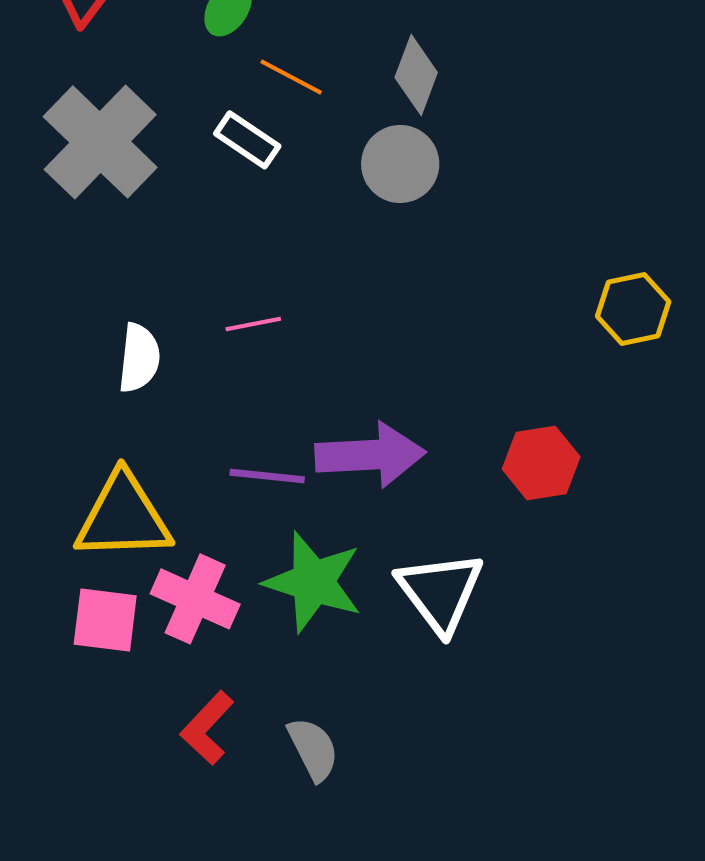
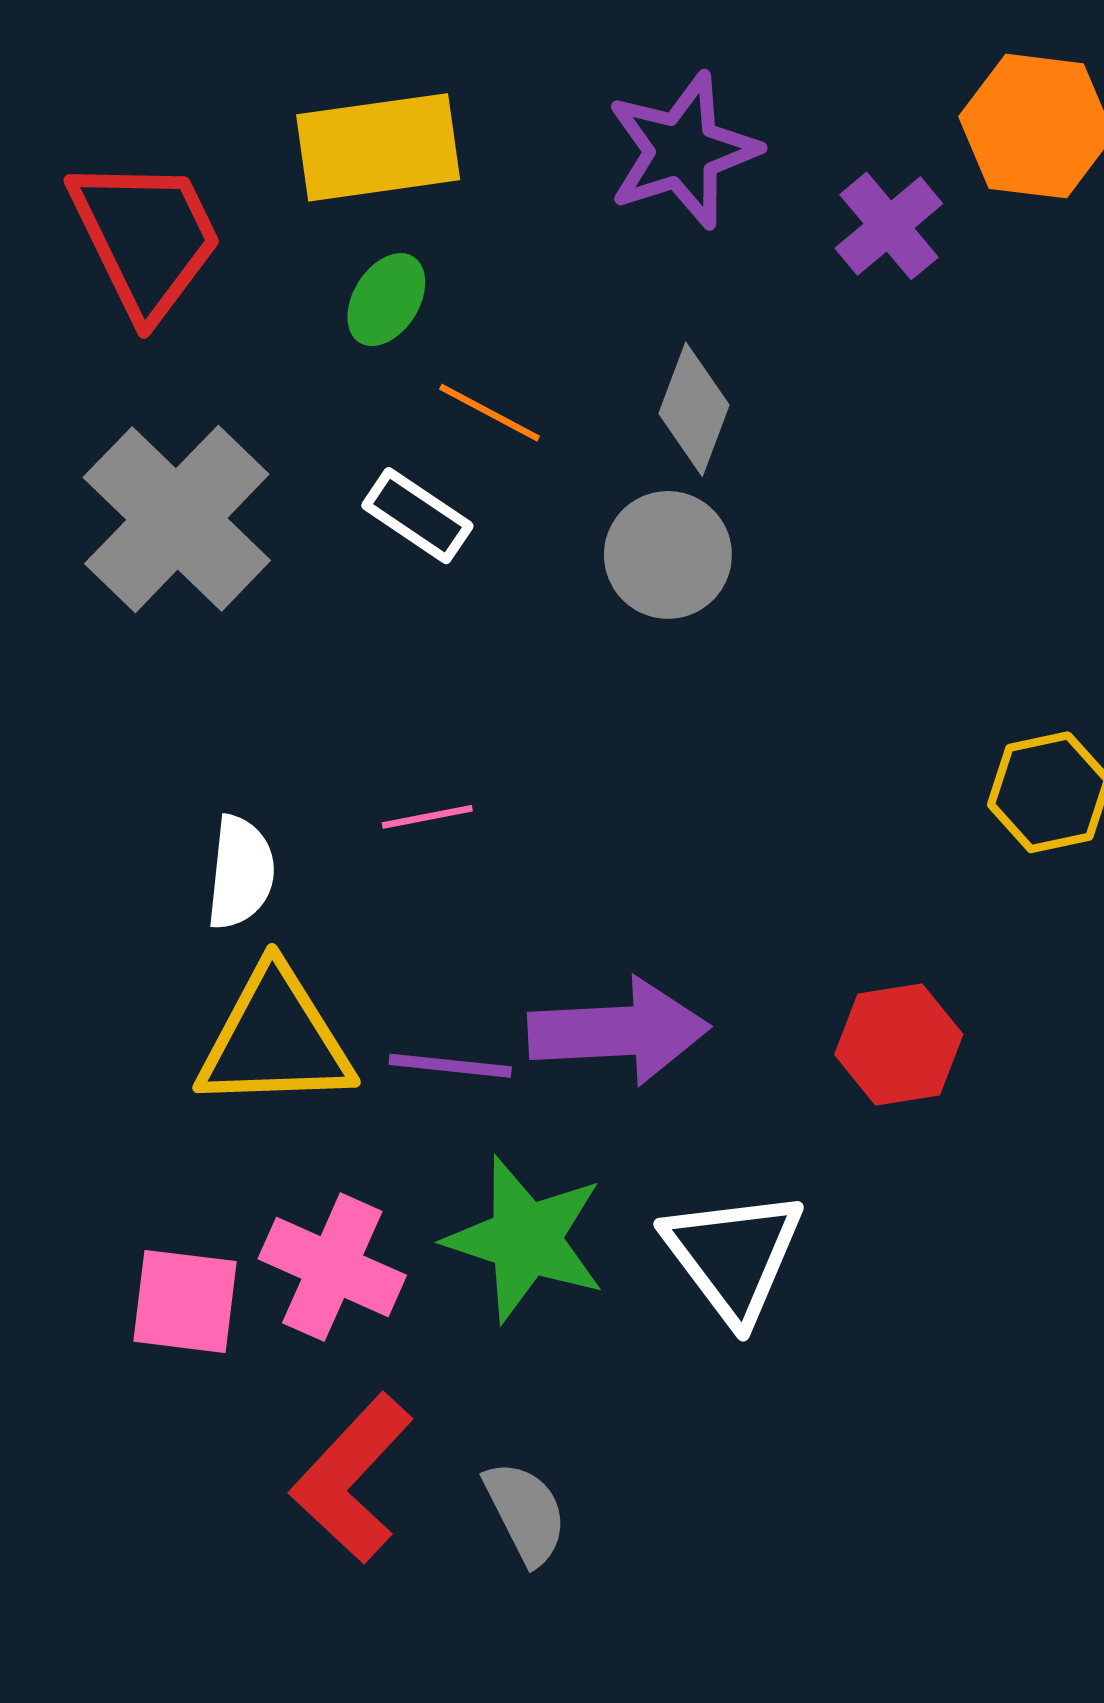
yellow triangle: (123, 517) -> (275, 1039), moved
red L-shape: (207, 728) -> (352, 1478), size x1.4

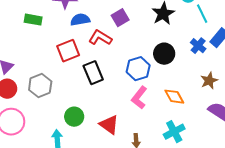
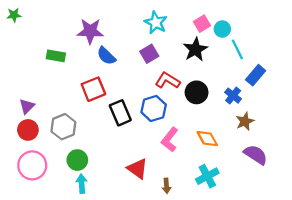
blue semicircle: (80, 20) -> (106, 56), turned -126
red L-shape: (100, 38) -> (168, 81), moved
blue cross: (198, 46) -> (233, 96), moved
blue hexagon: (138, 69) -> (154, 108), moved
green circle: (74, 117) -> (77, 160), moved

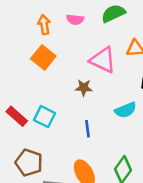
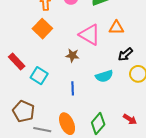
red rectangle: (17, 116) -> (17, 62), moved

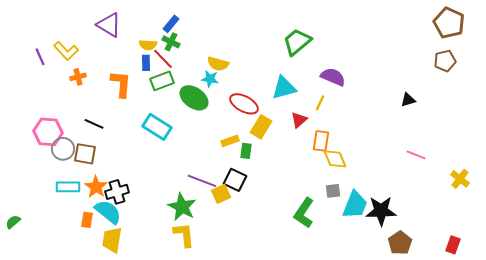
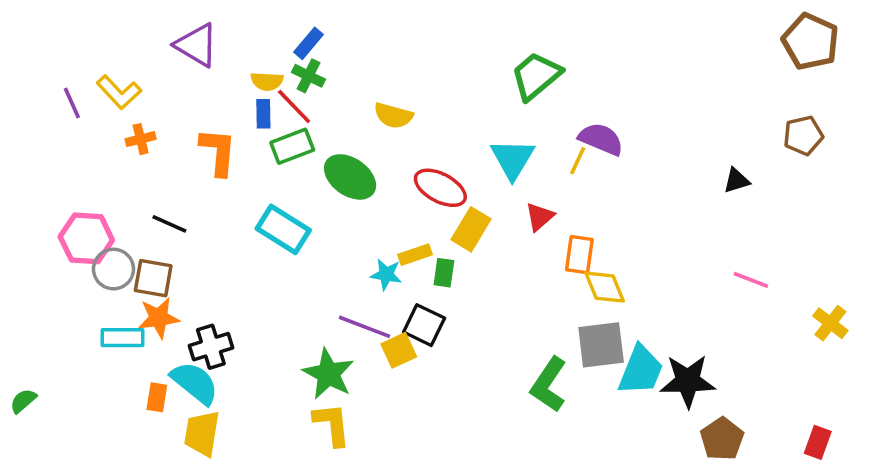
brown pentagon: (445, 61) -> (803, 135), moved
cyan star: (210, 79) -> (386, 274), moved
cyan triangle: (284, 88) -> (513, 159), turned -44
yellow line: (320, 103) -> (578, 161), moved
orange star: (96, 187) -> (159, 318), moved, turned 30
gray square: (333, 191) -> (601, 345), size x1.8

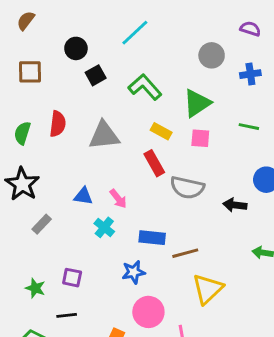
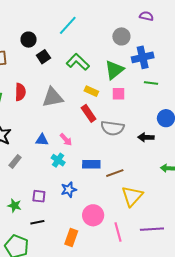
blue cross: (250, 74) -> (143, 57), moved, size x1.5
blue star: (134, 272) -> (69, 190), moved

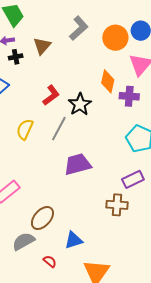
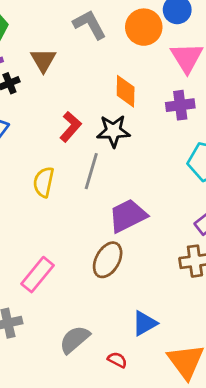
gray L-shape: (79, 28) -> (90, 25), turned -65
orange diamond: (108, 81) -> (126, 91), moved
black star: (80, 104) -> (113, 131), turned -30
brown ellipse: (42, 218) -> (108, 260), moved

## Assigned task
A faithful copy of each entry is required, and no picture may be carried into it.

## Written solution
yellow triangle: (123, 517) -> (275, 1039), moved
red L-shape: (207, 728) -> (352, 1478), size x1.4

blue semicircle: (80, 20) -> (106, 56), turned -126
red L-shape: (100, 38) -> (168, 81), moved
blue cross: (198, 46) -> (233, 96), moved
blue hexagon: (138, 69) -> (154, 108), moved
green circle: (74, 117) -> (77, 160), moved

red rectangle: (17, 116) -> (17, 62), moved

brown pentagon: (445, 61) -> (803, 135), moved
cyan star: (210, 79) -> (386, 274), moved
cyan triangle: (284, 88) -> (513, 159), turned -44
yellow line: (320, 103) -> (578, 161), moved
orange star: (96, 187) -> (159, 318), moved, turned 30
gray square: (333, 191) -> (601, 345), size x1.8

blue cross: (250, 74) -> (143, 57), moved, size x1.5
blue star: (134, 272) -> (69, 190), moved

gray L-shape: (79, 28) -> (90, 25), turned -65
orange diamond: (108, 81) -> (126, 91), moved
black star: (80, 104) -> (113, 131), turned -30
brown ellipse: (42, 218) -> (108, 260), moved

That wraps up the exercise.